Items from a data source:

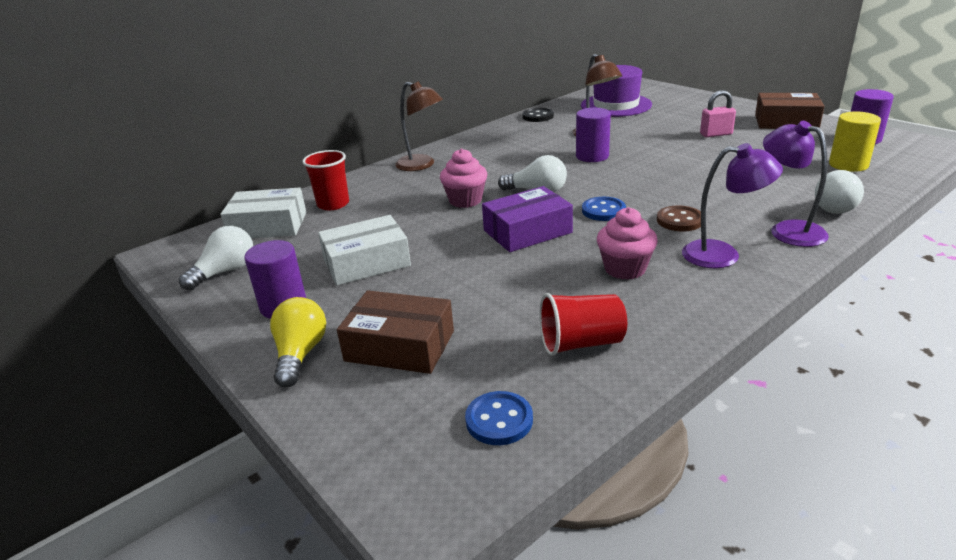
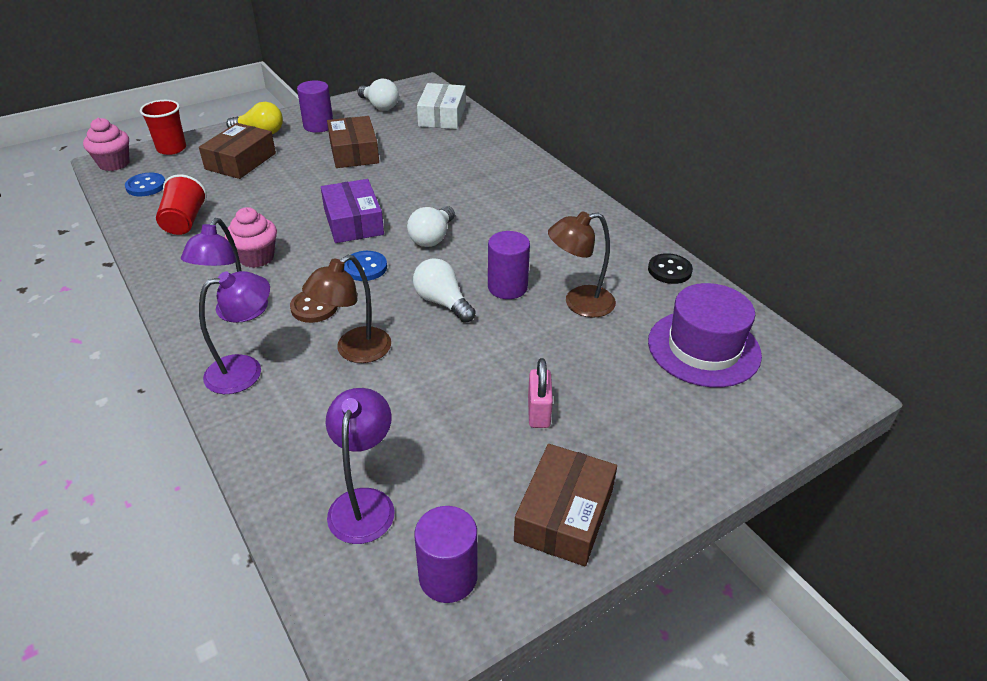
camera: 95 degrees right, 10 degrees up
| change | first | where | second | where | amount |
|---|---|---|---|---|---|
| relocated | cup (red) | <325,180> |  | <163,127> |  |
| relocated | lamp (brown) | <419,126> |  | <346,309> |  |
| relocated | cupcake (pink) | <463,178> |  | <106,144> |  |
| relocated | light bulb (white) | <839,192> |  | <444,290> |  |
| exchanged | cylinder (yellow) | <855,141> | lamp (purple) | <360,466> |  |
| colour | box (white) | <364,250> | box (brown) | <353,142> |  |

-- EXERCISE AIM --
A bare number is the whole answer: state how many lines in the data above contain "relocated".

-- TASK ANSWER --
4